» What is being asked: Report each line of the entries below that includes "before".

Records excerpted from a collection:

####################

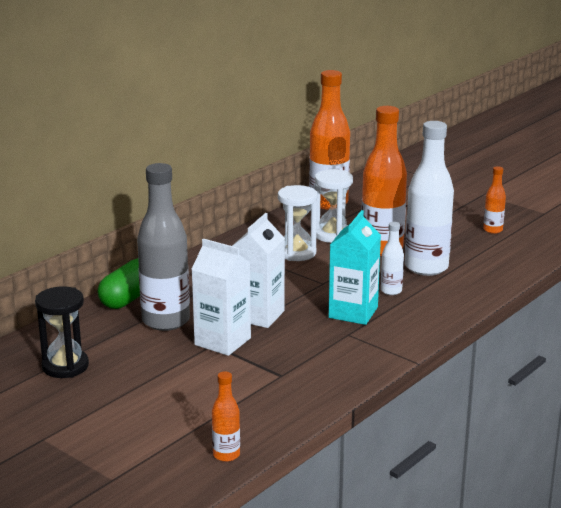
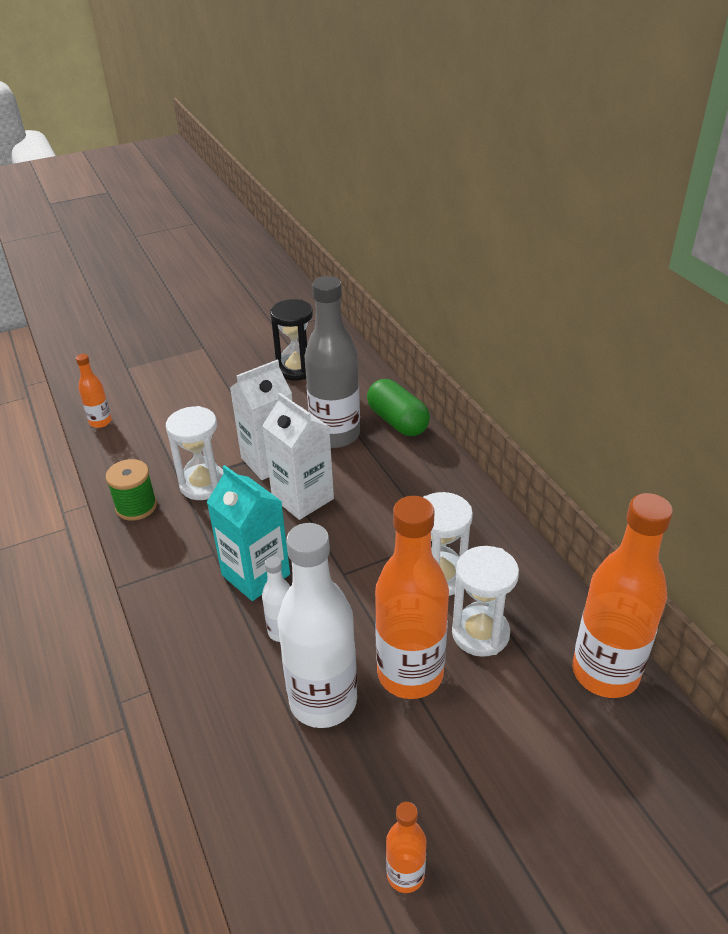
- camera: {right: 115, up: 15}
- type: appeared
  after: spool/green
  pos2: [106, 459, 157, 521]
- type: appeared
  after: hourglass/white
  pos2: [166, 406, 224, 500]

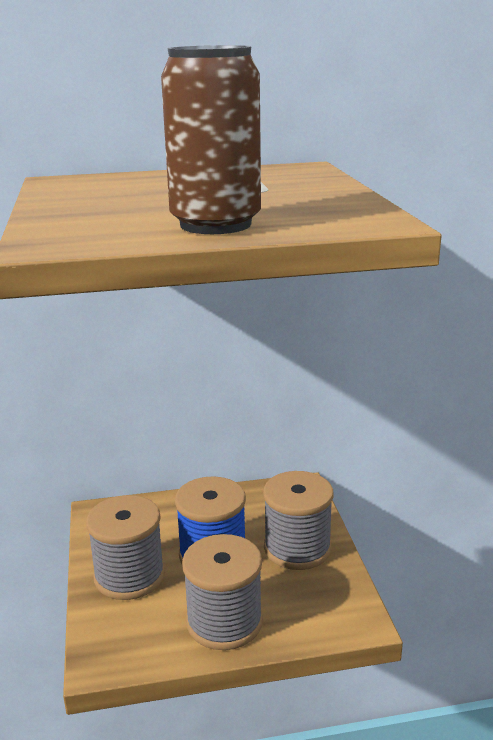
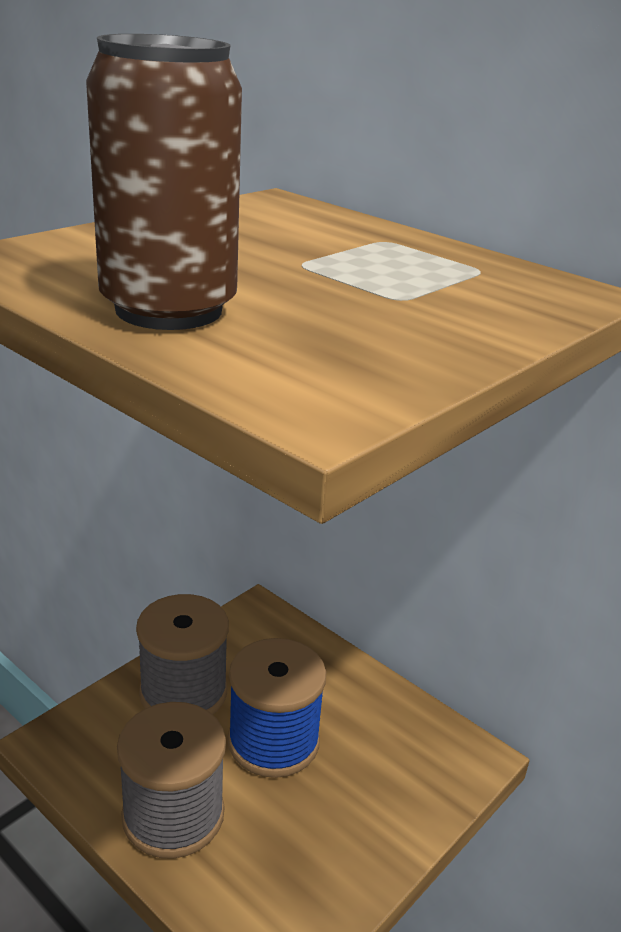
- camera: {right: 50, up: 5}
- type: missing
  before: spool/grey
  pos1: [263, 471, 333, 570]

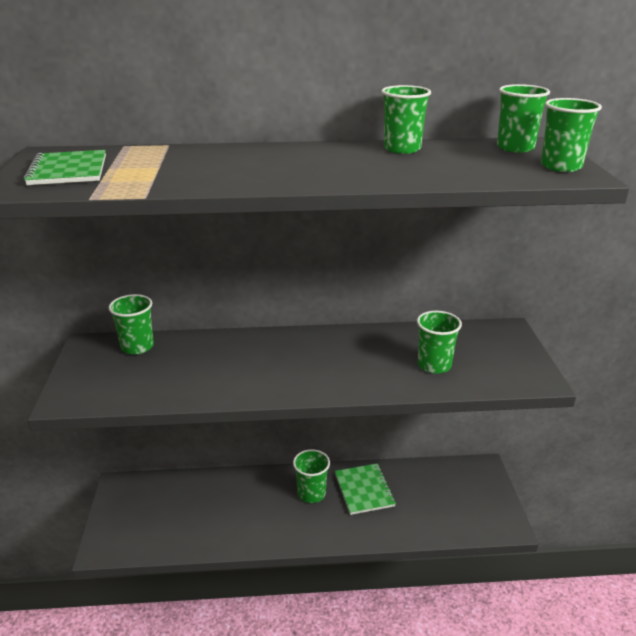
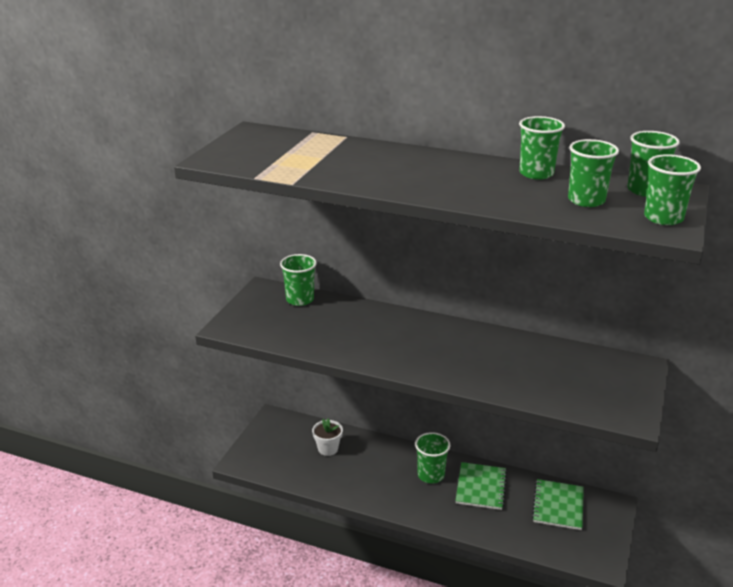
- camera: {right: 25, up: 0}
- type: appeared
  after: flower pot/white
  pos2: [312, 418, 343, 456]
- type: relocated
  before: notebook/green
  pos1: [23, 150, 106, 185]
  pos2: [532, 479, 584, 530]
- type: relocated
  before: cup/green
  pos1: [417, 311, 462, 374]
  pos2: [568, 139, 619, 207]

####################

» Final answer:
  before: spool/grey
  before: notebook/green
  before: cup/green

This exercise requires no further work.